▶ [What to produce] When a line in the listing below contains the word "yellow", return a copy of that line.

▶ [Data]
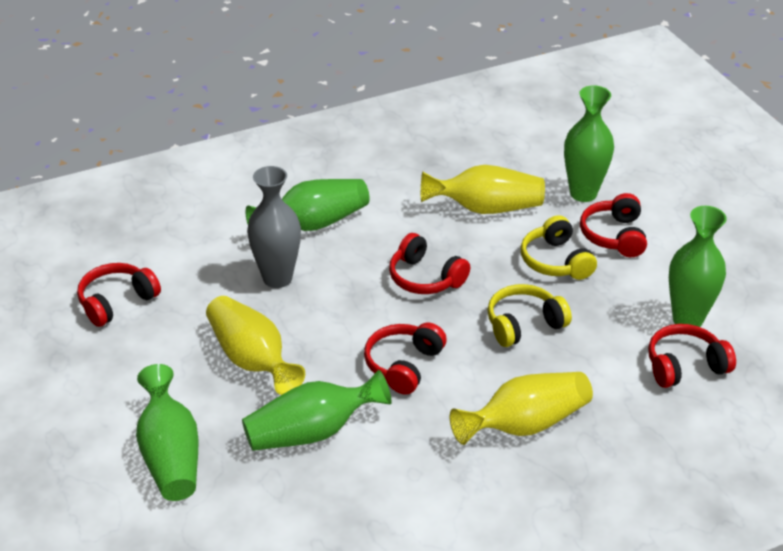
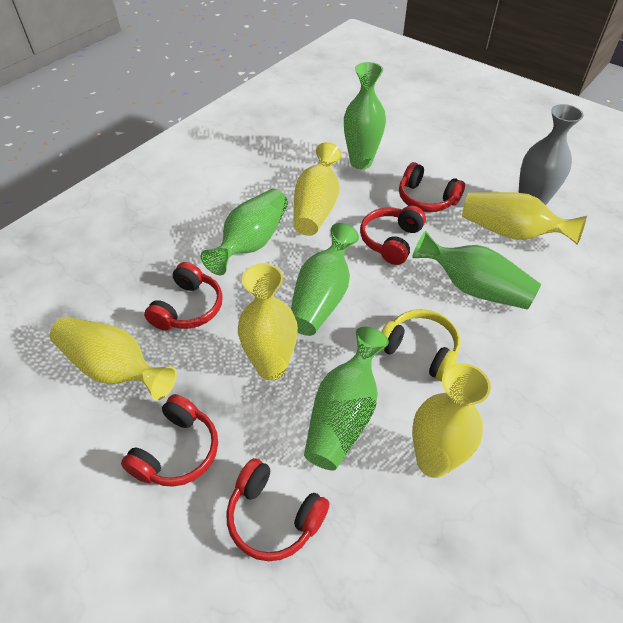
yellow headphones: 2 -> 1
yellow vase: 3 -> 5

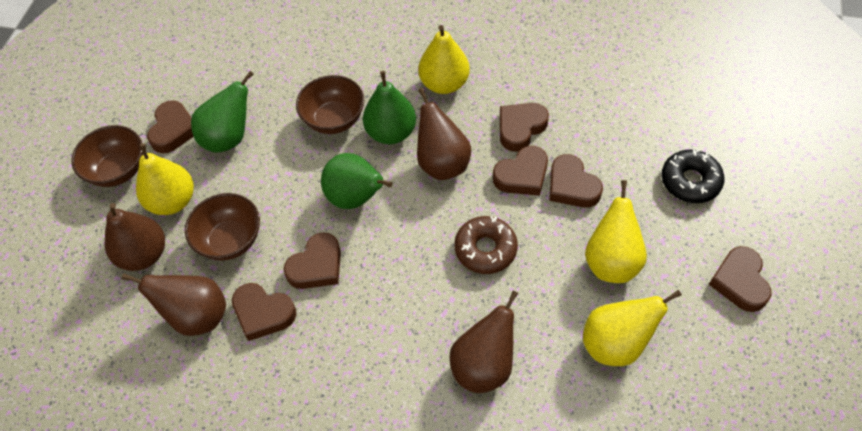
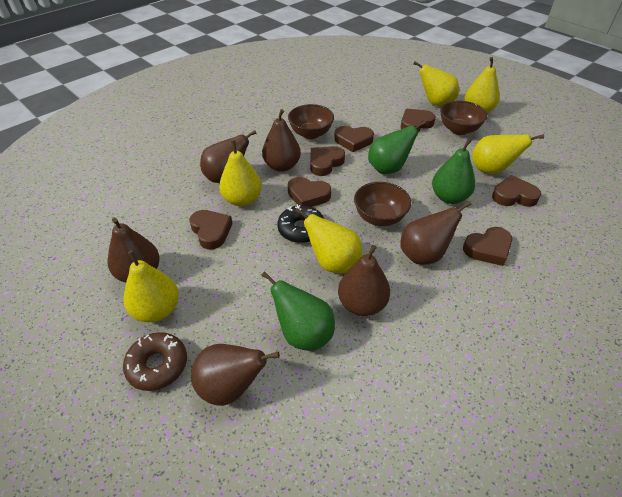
brown pear: 4 -> 6
yellow pear: 4 -> 6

▶ [Exercise solution]
yellow headphones: 2 -> 1
yellow vase: 3 -> 5
yellow pear: 4 -> 6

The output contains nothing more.